━━━ Records ━━━

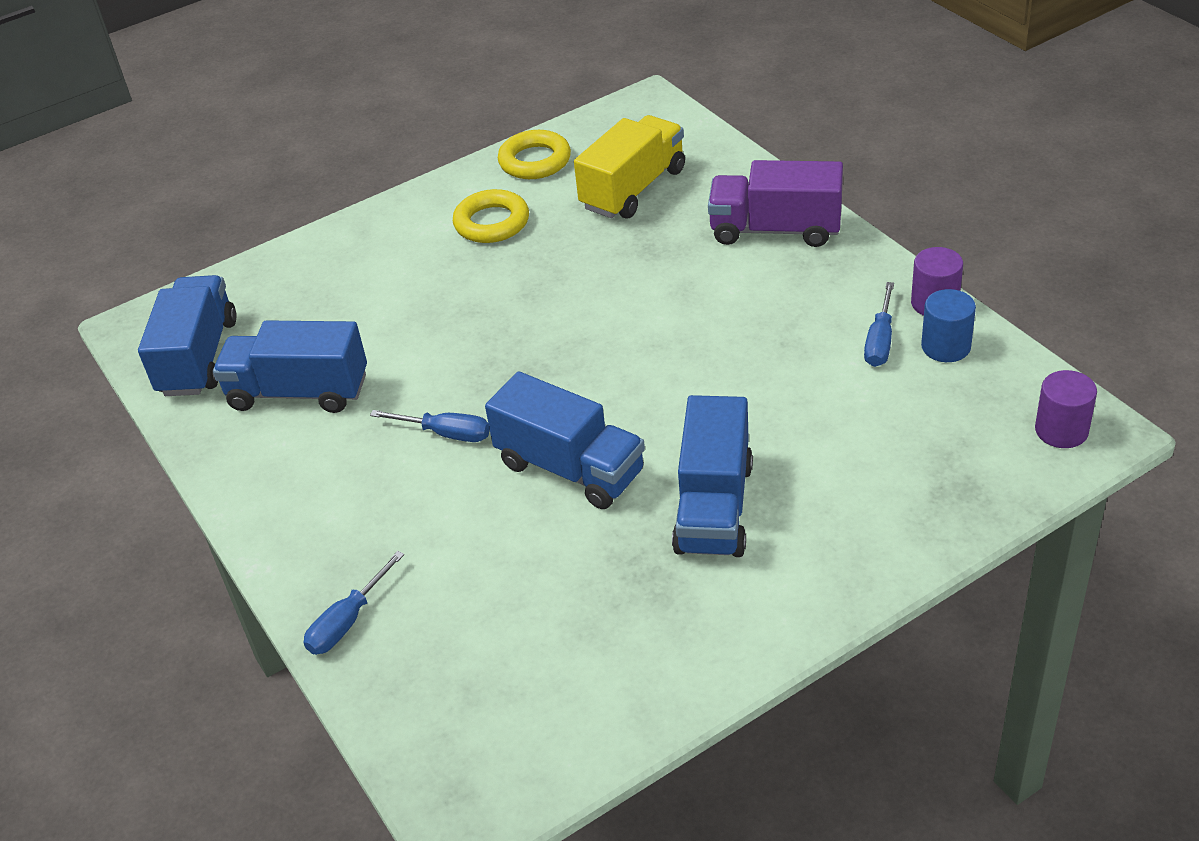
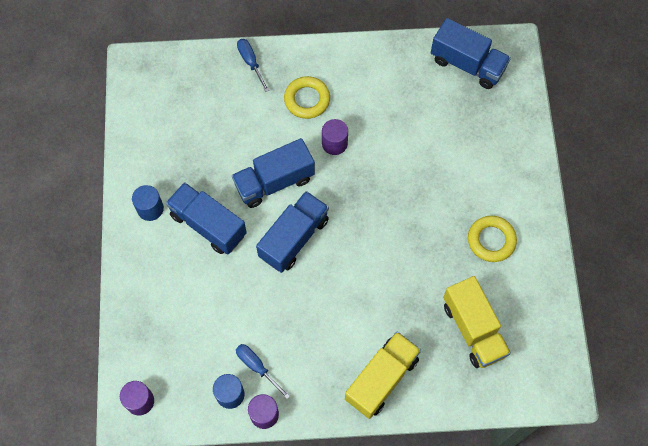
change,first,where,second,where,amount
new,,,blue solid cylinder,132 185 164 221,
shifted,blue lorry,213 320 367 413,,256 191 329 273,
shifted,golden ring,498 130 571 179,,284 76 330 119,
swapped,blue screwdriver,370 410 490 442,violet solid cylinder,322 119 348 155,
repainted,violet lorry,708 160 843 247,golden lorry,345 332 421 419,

━━━

**Task requirements:** Show all lines above that contain "golden".

**Output for this task:**
shifted,golden ring,498 130 571 179,,284 76 330 119,
repainted,violet lorry,708 160 843 247,golden lorry,345 332 421 419,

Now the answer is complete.